What you will do: Transcribe every entry exactly; the images stay out.

Given records:
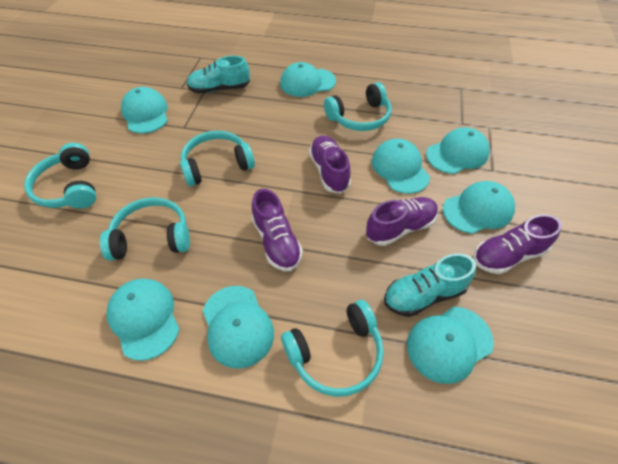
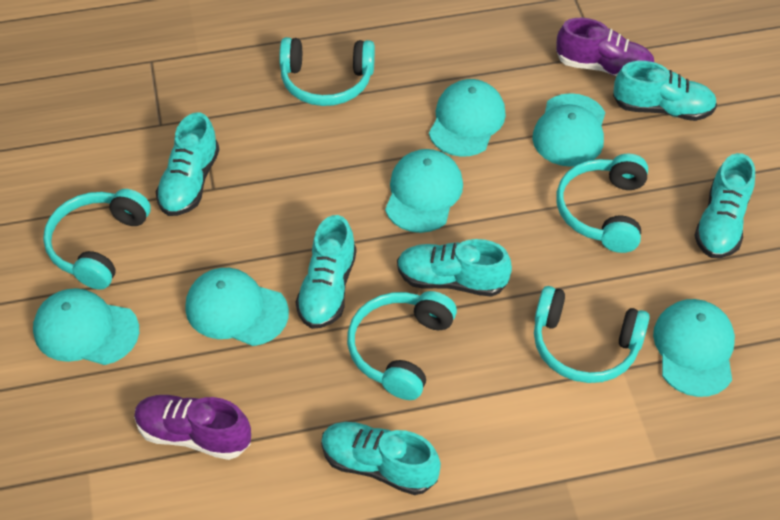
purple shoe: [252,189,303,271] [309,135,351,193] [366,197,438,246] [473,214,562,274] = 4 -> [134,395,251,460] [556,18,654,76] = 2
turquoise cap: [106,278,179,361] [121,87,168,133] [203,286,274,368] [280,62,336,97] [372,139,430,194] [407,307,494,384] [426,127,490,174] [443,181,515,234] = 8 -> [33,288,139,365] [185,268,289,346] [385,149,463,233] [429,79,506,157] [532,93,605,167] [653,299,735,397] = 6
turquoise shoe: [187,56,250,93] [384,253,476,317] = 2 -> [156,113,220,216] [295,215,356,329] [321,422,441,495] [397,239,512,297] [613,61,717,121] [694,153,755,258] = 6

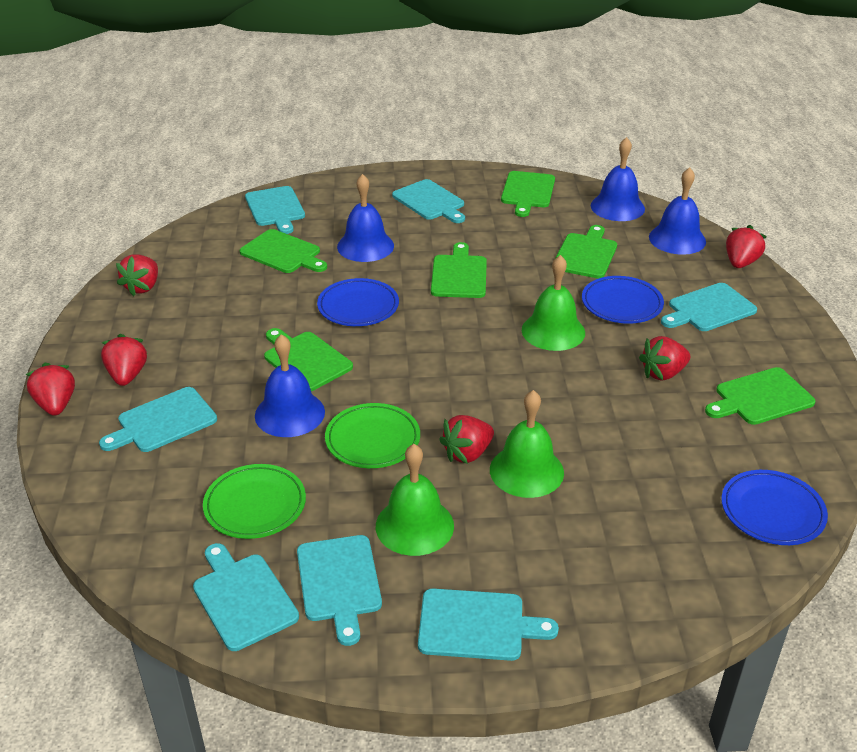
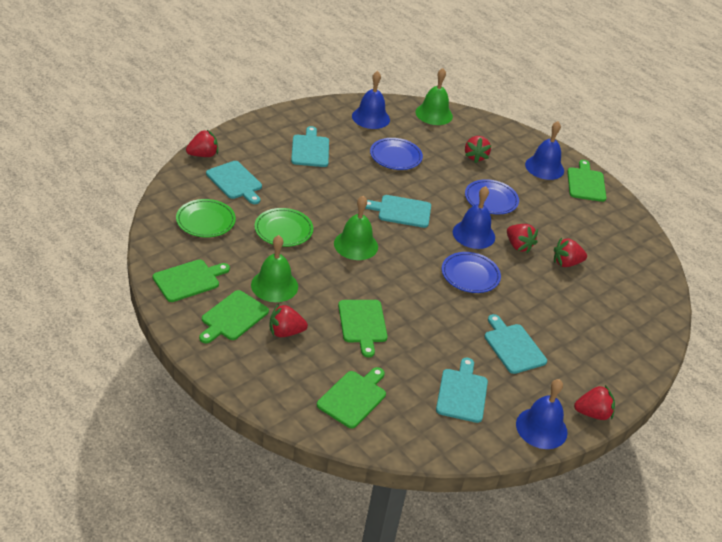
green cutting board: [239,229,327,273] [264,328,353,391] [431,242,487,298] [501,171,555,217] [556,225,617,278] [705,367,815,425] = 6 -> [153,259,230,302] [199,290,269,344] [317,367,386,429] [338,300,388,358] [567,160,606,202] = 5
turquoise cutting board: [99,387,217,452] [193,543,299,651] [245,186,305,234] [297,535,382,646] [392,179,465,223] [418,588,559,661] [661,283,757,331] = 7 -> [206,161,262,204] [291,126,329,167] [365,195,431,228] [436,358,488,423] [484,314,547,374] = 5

Solution to the exercise:
purple shoe: [252,189,303,271] [309,135,351,193] [366,197,438,246] [473,214,562,274] = 4 -> [134,395,251,460] [556,18,654,76] = 2
turquoise cap: [106,278,179,361] [121,87,168,133] [203,286,274,368] [280,62,336,97] [372,139,430,194] [407,307,494,384] [426,127,490,174] [443,181,515,234] = 8 -> [33,288,139,365] [185,268,289,346] [385,149,463,233] [429,79,506,157] [532,93,605,167] [653,299,735,397] = 6
turquoise shoe: [187,56,250,93] [384,253,476,317] = 2 -> [156,113,220,216] [295,215,356,329] [321,422,441,495] [397,239,512,297] [613,61,717,121] [694,153,755,258] = 6

green cutting board: [239,229,327,273] [264,328,353,391] [431,242,487,298] [501,171,555,217] [556,225,617,278] [705,367,815,425] = 6 -> [153,259,230,302] [199,290,269,344] [317,367,386,429] [338,300,388,358] [567,160,606,202] = 5
turquoise cutting board: [99,387,217,452] [193,543,299,651] [245,186,305,234] [297,535,382,646] [392,179,465,223] [418,588,559,661] [661,283,757,331] = 7 -> [206,161,262,204] [291,126,329,167] [365,195,431,228] [436,358,488,423] [484,314,547,374] = 5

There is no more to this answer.